Stored records
[Start of section]

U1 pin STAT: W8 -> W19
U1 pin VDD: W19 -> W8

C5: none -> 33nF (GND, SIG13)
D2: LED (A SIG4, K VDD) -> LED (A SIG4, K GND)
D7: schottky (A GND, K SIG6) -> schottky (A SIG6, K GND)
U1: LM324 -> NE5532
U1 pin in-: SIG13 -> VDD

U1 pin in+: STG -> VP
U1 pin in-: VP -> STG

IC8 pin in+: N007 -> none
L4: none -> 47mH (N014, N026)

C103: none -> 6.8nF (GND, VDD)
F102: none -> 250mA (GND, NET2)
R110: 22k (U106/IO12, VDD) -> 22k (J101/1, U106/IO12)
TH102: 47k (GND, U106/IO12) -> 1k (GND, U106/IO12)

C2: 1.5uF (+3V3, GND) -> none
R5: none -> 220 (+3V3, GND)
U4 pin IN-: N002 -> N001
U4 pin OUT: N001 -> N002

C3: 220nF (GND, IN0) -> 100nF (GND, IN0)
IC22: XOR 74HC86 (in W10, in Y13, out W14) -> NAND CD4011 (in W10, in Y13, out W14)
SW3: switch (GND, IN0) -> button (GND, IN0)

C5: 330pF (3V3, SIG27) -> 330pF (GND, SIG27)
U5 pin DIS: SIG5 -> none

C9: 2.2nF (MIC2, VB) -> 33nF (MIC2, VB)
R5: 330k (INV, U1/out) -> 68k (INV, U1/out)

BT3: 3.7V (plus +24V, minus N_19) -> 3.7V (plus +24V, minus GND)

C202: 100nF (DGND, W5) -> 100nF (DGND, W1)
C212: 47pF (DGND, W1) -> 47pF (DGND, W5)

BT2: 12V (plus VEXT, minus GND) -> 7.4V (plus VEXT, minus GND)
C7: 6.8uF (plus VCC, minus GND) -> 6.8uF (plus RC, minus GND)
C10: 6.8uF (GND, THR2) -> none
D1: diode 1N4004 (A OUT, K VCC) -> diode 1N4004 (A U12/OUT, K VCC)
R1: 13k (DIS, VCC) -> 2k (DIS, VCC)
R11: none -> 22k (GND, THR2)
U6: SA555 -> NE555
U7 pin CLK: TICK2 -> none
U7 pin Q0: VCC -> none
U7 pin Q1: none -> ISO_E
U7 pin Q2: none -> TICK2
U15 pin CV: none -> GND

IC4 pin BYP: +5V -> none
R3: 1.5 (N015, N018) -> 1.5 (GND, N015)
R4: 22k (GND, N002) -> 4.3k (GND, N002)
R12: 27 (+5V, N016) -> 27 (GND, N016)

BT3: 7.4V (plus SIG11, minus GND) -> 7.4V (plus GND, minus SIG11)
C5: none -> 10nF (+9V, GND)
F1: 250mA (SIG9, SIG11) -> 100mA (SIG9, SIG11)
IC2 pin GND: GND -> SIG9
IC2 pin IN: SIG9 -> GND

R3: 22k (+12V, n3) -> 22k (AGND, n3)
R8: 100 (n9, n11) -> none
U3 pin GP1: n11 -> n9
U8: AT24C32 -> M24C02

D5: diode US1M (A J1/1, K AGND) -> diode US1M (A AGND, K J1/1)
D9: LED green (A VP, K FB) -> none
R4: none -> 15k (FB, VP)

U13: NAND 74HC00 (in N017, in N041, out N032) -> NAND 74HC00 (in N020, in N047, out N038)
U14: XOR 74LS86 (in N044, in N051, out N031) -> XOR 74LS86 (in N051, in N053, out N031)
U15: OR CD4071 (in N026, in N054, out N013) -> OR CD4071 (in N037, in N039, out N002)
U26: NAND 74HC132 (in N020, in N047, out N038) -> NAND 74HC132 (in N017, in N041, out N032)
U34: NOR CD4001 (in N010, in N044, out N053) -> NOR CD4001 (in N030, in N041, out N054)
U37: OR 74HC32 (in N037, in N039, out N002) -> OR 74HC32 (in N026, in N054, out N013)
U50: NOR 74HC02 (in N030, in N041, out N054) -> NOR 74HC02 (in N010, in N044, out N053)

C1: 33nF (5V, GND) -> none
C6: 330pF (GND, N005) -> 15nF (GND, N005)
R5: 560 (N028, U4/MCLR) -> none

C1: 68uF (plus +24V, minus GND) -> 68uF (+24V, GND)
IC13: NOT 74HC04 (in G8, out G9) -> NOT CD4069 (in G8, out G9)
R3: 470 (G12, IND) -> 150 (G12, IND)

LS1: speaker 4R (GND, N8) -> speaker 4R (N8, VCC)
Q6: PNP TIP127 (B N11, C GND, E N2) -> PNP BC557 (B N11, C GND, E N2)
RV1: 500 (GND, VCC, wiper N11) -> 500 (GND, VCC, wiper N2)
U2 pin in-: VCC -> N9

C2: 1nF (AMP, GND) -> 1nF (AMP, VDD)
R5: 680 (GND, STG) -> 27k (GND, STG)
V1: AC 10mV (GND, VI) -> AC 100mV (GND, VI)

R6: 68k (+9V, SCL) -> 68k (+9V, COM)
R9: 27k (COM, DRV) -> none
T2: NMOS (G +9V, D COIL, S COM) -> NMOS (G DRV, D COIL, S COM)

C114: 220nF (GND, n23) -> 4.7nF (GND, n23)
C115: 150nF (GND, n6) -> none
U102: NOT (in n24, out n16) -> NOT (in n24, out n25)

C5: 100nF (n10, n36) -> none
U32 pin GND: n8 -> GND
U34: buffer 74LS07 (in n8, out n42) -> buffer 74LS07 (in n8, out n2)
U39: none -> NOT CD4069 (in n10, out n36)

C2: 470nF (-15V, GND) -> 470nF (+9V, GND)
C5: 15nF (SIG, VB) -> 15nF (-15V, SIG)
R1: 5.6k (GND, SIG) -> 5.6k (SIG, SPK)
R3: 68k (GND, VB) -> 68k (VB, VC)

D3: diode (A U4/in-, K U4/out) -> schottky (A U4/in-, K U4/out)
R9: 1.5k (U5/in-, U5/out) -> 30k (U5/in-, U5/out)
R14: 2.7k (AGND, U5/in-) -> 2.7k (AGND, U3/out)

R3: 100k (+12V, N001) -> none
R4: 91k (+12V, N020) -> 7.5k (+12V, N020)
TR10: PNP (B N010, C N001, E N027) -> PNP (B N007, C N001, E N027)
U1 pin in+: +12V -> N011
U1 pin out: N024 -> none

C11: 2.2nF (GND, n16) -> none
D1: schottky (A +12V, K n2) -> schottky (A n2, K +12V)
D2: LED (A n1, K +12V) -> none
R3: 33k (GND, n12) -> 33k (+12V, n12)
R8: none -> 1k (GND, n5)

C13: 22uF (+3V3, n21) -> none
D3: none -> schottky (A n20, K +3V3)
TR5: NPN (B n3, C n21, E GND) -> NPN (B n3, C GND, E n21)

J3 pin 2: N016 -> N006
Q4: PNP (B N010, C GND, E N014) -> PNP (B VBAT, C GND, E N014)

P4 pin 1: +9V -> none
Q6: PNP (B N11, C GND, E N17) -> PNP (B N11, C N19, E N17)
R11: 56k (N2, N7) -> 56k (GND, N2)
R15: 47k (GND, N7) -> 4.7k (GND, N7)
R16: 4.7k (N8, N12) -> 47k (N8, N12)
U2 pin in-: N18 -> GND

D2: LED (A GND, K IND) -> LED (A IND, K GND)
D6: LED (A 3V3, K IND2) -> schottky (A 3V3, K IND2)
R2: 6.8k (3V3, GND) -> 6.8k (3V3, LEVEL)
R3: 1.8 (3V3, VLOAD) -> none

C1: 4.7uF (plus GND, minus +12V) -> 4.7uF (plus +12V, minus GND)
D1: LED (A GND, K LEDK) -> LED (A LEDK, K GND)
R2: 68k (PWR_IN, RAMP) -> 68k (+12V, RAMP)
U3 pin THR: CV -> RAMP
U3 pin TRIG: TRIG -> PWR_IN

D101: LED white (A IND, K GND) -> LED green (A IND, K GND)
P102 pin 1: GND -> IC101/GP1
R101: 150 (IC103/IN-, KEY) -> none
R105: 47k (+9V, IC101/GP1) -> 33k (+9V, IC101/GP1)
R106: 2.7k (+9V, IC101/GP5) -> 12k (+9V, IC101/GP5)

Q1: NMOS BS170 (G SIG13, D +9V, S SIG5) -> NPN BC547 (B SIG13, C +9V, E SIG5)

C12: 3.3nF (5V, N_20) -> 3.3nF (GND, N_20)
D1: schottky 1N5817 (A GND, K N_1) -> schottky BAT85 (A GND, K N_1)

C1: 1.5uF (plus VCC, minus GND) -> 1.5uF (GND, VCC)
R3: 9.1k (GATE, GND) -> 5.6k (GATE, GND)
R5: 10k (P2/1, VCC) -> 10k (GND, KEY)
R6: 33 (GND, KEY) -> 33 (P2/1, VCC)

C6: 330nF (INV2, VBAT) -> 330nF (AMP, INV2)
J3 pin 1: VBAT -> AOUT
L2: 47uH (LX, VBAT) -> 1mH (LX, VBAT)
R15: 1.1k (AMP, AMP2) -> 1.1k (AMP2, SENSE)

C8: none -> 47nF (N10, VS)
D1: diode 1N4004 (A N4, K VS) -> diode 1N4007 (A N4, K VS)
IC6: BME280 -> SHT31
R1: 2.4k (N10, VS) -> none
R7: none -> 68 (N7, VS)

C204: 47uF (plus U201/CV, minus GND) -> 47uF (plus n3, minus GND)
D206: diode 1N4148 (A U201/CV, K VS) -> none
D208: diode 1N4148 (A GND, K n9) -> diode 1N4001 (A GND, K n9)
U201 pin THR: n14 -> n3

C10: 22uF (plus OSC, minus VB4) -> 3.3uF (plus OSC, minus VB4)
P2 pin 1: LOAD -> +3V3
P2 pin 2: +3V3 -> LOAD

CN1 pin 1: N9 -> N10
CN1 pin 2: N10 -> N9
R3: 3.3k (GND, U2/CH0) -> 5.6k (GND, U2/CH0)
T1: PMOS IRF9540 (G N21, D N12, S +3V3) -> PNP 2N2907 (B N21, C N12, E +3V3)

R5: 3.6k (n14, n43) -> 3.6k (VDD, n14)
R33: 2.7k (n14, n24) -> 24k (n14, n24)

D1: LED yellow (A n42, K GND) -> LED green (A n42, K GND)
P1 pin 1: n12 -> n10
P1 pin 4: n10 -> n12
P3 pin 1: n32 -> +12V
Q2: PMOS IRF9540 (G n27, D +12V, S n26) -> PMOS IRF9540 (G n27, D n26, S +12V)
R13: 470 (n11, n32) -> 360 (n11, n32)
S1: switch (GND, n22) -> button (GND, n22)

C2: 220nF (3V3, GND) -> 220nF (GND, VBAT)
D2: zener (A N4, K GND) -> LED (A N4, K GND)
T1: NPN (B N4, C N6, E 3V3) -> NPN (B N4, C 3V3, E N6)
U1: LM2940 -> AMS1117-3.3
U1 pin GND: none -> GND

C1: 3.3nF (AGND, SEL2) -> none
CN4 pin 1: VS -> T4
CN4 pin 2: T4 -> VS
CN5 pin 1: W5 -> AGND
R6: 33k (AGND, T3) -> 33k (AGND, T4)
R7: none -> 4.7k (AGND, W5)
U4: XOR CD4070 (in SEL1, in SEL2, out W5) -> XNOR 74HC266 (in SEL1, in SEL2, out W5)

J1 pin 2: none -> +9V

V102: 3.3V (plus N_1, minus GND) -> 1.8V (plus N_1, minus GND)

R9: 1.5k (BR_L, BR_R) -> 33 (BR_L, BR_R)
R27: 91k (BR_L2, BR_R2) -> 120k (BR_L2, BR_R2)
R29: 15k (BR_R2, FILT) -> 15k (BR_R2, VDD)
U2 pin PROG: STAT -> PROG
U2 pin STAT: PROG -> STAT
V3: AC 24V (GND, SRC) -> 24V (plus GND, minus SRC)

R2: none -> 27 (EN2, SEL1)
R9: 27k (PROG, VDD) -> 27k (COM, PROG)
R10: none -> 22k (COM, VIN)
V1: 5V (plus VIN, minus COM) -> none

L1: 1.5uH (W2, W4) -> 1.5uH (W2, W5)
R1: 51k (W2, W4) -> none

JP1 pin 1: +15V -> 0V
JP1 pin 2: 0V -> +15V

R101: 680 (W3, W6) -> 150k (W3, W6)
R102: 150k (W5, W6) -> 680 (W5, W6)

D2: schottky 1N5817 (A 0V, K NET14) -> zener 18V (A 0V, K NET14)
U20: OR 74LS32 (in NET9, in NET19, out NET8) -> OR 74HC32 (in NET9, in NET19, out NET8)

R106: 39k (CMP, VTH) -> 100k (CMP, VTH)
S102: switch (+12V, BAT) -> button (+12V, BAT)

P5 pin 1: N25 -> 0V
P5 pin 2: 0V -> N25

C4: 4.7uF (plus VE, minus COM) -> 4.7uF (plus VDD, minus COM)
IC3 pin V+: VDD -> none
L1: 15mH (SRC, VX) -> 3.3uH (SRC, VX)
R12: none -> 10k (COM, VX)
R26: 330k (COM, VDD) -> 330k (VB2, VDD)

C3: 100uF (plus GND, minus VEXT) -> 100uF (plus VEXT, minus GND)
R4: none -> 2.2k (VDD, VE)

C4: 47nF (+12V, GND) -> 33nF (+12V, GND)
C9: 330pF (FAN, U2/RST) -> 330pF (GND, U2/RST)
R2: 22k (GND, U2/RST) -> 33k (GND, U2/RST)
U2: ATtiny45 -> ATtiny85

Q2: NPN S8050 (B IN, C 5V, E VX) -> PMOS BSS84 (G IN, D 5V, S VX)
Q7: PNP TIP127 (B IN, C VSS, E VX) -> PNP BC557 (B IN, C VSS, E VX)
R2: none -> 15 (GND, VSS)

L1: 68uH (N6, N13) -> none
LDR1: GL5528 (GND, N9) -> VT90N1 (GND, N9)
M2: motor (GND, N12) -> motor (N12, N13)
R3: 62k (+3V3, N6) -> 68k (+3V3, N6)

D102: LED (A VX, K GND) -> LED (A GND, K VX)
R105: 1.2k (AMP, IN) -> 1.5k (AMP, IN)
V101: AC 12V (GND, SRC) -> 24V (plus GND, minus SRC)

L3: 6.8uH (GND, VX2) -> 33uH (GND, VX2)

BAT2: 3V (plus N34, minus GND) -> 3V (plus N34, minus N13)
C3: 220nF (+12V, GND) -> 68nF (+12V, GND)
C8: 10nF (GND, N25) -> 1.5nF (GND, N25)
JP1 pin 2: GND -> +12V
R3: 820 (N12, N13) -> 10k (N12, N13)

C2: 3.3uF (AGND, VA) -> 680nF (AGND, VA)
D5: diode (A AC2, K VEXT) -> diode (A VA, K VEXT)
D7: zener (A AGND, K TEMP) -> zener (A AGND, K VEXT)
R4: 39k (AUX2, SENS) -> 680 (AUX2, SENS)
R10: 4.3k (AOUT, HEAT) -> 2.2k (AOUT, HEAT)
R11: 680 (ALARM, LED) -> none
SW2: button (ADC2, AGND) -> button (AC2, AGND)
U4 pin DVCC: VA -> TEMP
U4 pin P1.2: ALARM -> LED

[End of section]

ACTIVITY.
The reply should hold only the lines from the top of the records through the line that has "BT2: 12V (plus", each one exact.

EXPECTED ANSWER.
U1 pin STAT: W8 -> W19
U1 pin VDD: W19 -> W8

C5: none -> 33nF (GND, SIG13)
D2: LED (A SIG4, K VDD) -> LED (A SIG4, K GND)
D7: schottky (A GND, K SIG6) -> schottky (A SIG6, K GND)
U1: LM324 -> NE5532
U1 pin in-: SIG13 -> VDD

U1 pin in+: STG -> VP
U1 pin in-: VP -> STG

IC8 pin in+: N007 -> none
L4: none -> 47mH (N014, N026)

C103: none -> 6.8nF (GND, VDD)
F102: none -> 250mA (GND, NET2)
R110: 22k (U106/IO12, VDD) -> 22k (J101/1, U106/IO12)
TH102: 47k (GND, U106/IO12) -> 1k (GND, U106/IO12)

C2: 1.5uF (+3V3, GND) -> none
R5: none -> 220 (+3V3, GND)
U4 pin IN-: N002 -> N001
U4 pin OUT: N001 -> N002

C3: 220nF (GND, IN0) -> 100nF (GND, IN0)
IC22: XOR 74HC86 (in W10, in Y13, out W14) -> NAND CD4011 (in W10, in Y13, out W14)
SW3: switch (GND, IN0) -> button (GND, IN0)

C5: 330pF (3V3, SIG27) -> 330pF (GND, SIG27)
U5 pin DIS: SIG5 -> none

C9: 2.2nF (MIC2, VB) -> 33nF (MIC2, VB)
R5: 330k (INV, U1/out) -> 68k (INV, U1/out)

BT3: 3.7V (plus +24V, minus N_19) -> 3.7V (plus +24V, minus GND)

C202: 100nF (DGND, W5) -> 100nF (DGND, W1)
C212: 47pF (DGND, W1) -> 47pF (DGND, W5)

BT2: 12V (plus VEXT, minus GND) -> 7.4V (plus VEXT, minus GND)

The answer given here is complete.